##### INPUT ROWS #####
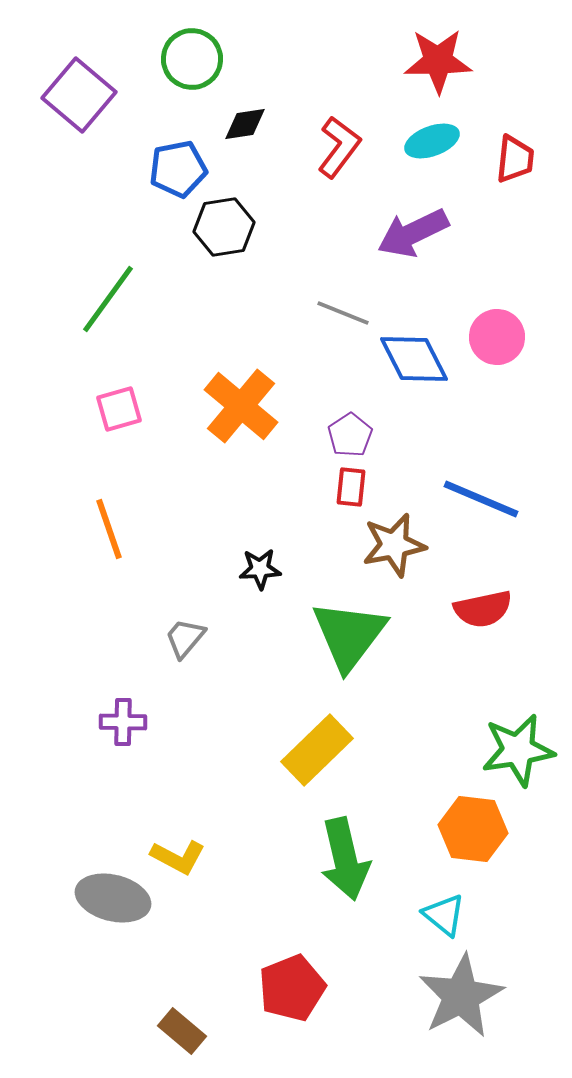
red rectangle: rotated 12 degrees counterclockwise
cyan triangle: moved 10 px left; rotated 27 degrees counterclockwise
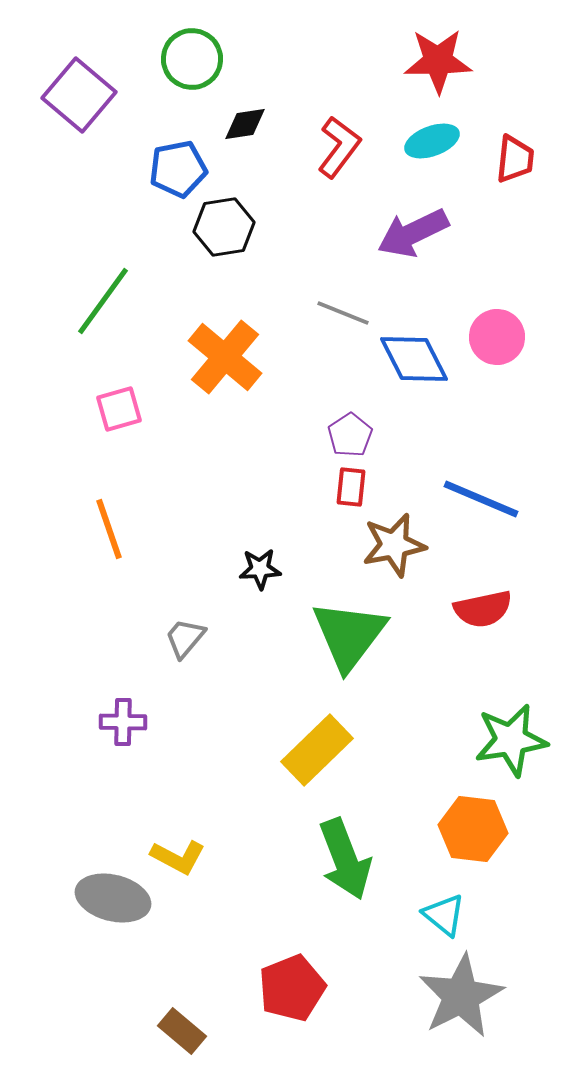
green line: moved 5 px left, 2 px down
orange cross: moved 16 px left, 49 px up
green star: moved 7 px left, 10 px up
green arrow: rotated 8 degrees counterclockwise
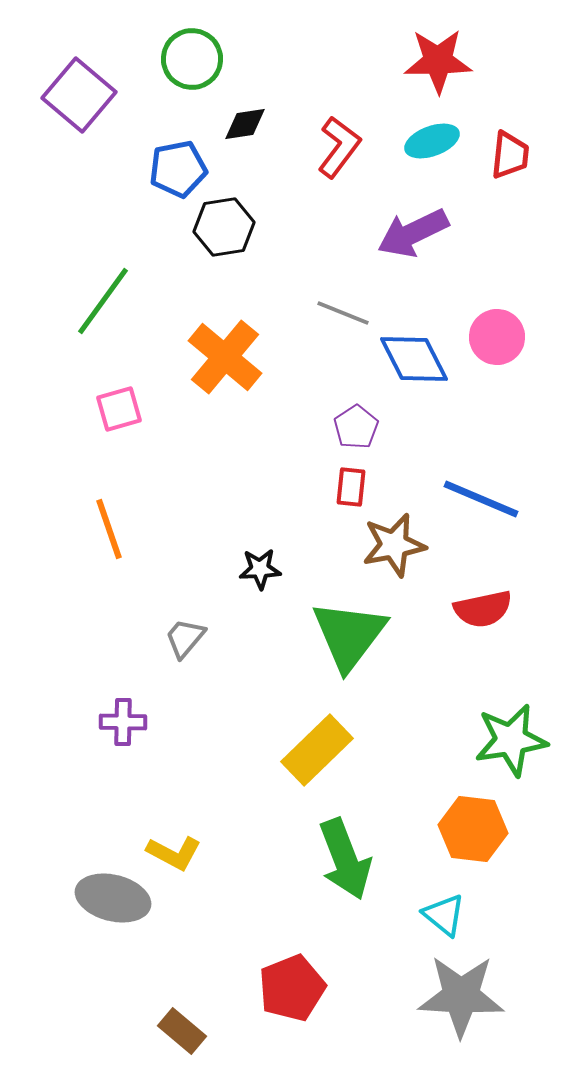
red trapezoid: moved 5 px left, 4 px up
purple pentagon: moved 6 px right, 8 px up
yellow L-shape: moved 4 px left, 4 px up
gray star: rotated 30 degrees clockwise
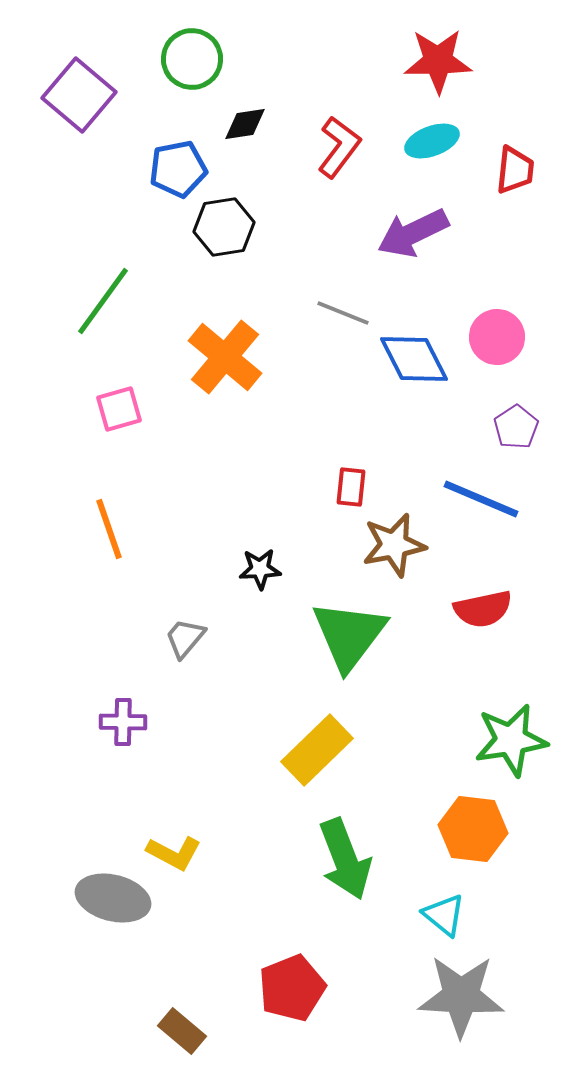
red trapezoid: moved 5 px right, 15 px down
purple pentagon: moved 160 px right
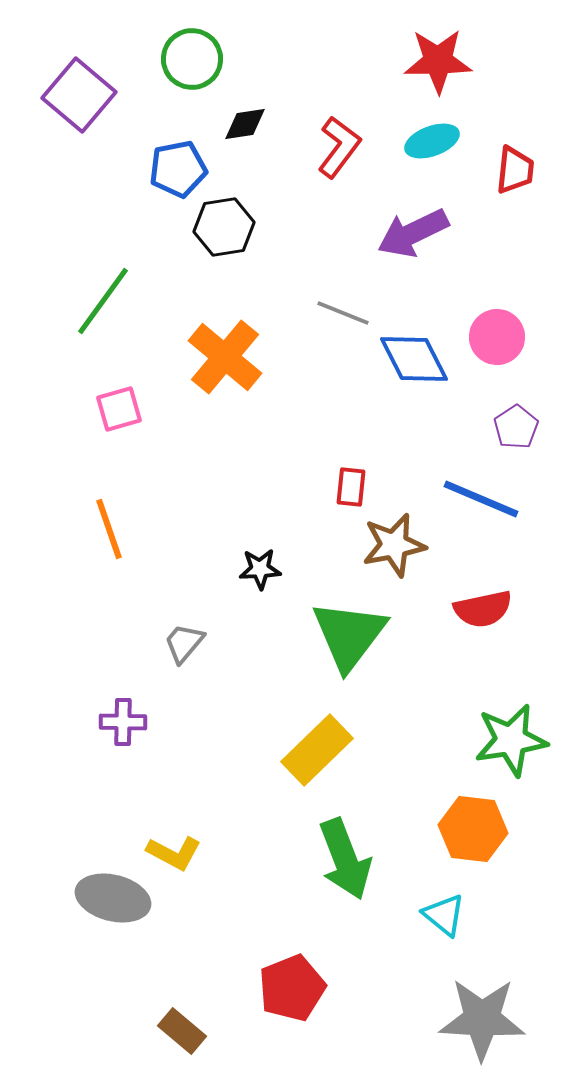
gray trapezoid: moved 1 px left, 5 px down
gray star: moved 21 px right, 23 px down
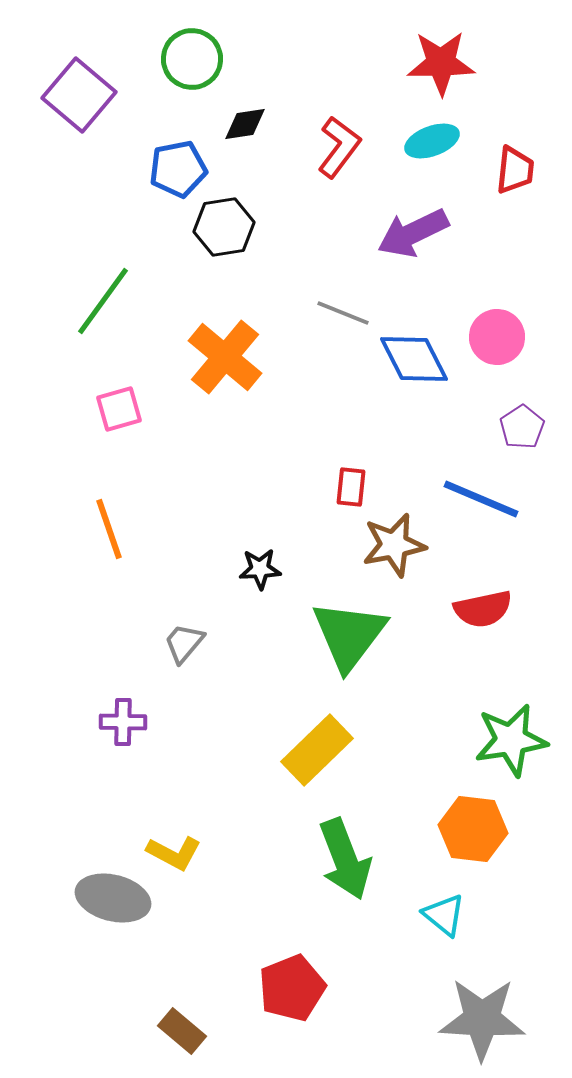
red star: moved 3 px right, 2 px down
purple pentagon: moved 6 px right
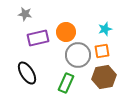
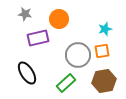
orange circle: moved 7 px left, 13 px up
brown hexagon: moved 4 px down
green rectangle: rotated 24 degrees clockwise
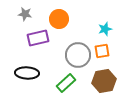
black ellipse: rotated 55 degrees counterclockwise
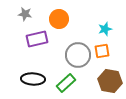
purple rectangle: moved 1 px left, 1 px down
black ellipse: moved 6 px right, 6 px down
brown hexagon: moved 6 px right; rotated 20 degrees clockwise
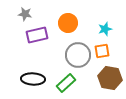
orange circle: moved 9 px right, 4 px down
purple rectangle: moved 4 px up
brown hexagon: moved 3 px up
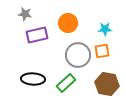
cyan star: rotated 16 degrees clockwise
brown hexagon: moved 3 px left, 6 px down
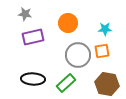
purple rectangle: moved 4 px left, 2 px down
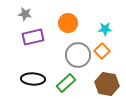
orange square: rotated 35 degrees counterclockwise
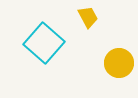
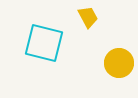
cyan square: rotated 27 degrees counterclockwise
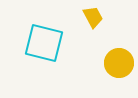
yellow trapezoid: moved 5 px right
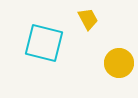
yellow trapezoid: moved 5 px left, 2 px down
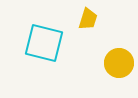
yellow trapezoid: rotated 45 degrees clockwise
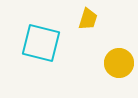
cyan square: moved 3 px left
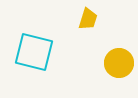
cyan square: moved 7 px left, 9 px down
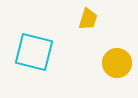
yellow circle: moved 2 px left
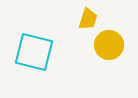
yellow circle: moved 8 px left, 18 px up
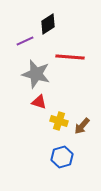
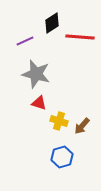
black diamond: moved 4 px right, 1 px up
red line: moved 10 px right, 20 px up
red triangle: moved 1 px down
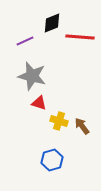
black diamond: rotated 10 degrees clockwise
gray star: moved 4 px left, 2 px down
brown arrow: rotated 102 degrees clockwise
blue hexagon: moved 10 px left, 3 px down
#####
> [REQUEST]: Could you edit the material so that "brown hexagon" becomes "brown octagon" everywhere, keeping every other line the same and omitting the picture lines from your answer?

> [RESULT OF THIS EXERCISE]:
red rectangle: rotated 12 degrees counterclockwise
cyan triangle: moved 10 px left; rotated 27 degrees counterclockwise
green line: moved 5 px left, 2 px down
orange cross: moved 16 px left, 49 px up
green star: moved 7 px left, 10 px up
green arrow: rotated 8 degrees counterclockwise
red trapezoid: moved 5 px left, 4 px up
purple pentagon: moved 6 px right, 8 px up
yellow L-shape: moved 4 px left, 4 px up
gray star: rotated 30 degrees clockwise
red trapezoid: moved 5 px right, 15 px down
purple pentagon: moved 160 px right
gray trapezoid: moved 1 px left, 5 px down
gray star: moved 21 px right, 23 px down
red star: moved 3 px right, 2 px down
purple pentagon: moved 6 px right
orange circle: moved 7 px left, 13 px up
brown octagon: moved 4 px down
green rectangle: rotated 24 degrees clockwise
black ellipse: rotated 55 degrees counterclockwise
purple rectangle: moved 1 px left, 1 px down
black ellipse: moved 6 px right, 6 px down
brown octagon: moved 6 px right; rotated 20 degrees clockwise
orange circle: moved 9 px right, 4 px down
purple rectangle: moved 4 px up
brown octagon: moved 3 px up
cyan star: rotated 16 degrees clockwise
brown octagon: moved 3 px left, 6 px down
purple rectangle: moved 4 px left, 2 px down
orange square: rotated 35 degrees counterclockwise
cyan square: rotated 27 degrees counterclockwise
yellow trapezoid: moved 5 px right
yellow trapezoid: moved 5 px left, 2 px down
yellow trapezoid: rotated 45 degrees clockwise
cyan square: moved 3 px left
cyan square: moved 7 px left, 9 px down
yellow circle: moved 2 px left
yellow circle: moved 8 px left, 18 px up
black diamond: moved 4 px right, 1 px up
red line: moved 10 px right, 20 px up
red triangle: moved 1 px down
black diamond: rotated 10 degrees clockwise
gray star: moved 4 px left, 2 px down
brown arrow: rotated 102 degrees clockwise
blue hexagon: moved 10 px left, 3 px down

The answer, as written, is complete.